- **AIM OF THE TASK**:
From the entries below, copy every line that holds the word "tape".

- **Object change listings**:
···
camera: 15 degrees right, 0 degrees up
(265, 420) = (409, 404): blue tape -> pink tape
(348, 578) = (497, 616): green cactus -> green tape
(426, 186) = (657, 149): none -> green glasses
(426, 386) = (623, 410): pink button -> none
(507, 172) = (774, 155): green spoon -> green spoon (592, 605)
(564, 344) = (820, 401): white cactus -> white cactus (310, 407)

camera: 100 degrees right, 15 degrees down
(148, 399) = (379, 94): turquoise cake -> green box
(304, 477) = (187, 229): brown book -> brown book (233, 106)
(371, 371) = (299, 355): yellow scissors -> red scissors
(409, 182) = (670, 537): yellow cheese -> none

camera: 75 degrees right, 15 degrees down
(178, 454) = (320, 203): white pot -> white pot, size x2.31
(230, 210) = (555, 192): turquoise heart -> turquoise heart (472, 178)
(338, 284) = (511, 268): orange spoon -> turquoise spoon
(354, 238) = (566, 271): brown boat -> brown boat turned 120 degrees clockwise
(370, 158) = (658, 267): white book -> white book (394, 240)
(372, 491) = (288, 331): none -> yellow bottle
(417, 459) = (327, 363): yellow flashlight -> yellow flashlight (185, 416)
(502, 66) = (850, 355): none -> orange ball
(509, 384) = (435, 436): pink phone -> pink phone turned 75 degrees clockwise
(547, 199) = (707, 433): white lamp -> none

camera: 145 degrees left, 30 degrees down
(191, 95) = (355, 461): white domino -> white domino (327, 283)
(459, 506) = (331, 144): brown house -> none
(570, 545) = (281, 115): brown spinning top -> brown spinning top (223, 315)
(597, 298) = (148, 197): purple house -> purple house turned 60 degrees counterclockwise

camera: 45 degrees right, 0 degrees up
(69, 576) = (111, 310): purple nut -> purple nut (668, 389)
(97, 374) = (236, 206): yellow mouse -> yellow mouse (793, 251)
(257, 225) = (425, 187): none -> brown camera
···
- **TASK RESPONSE**:
(265, 420) = (409, 404): blue tape -> pink tape
(348, 578) = (497, 616): green cactus -> green tape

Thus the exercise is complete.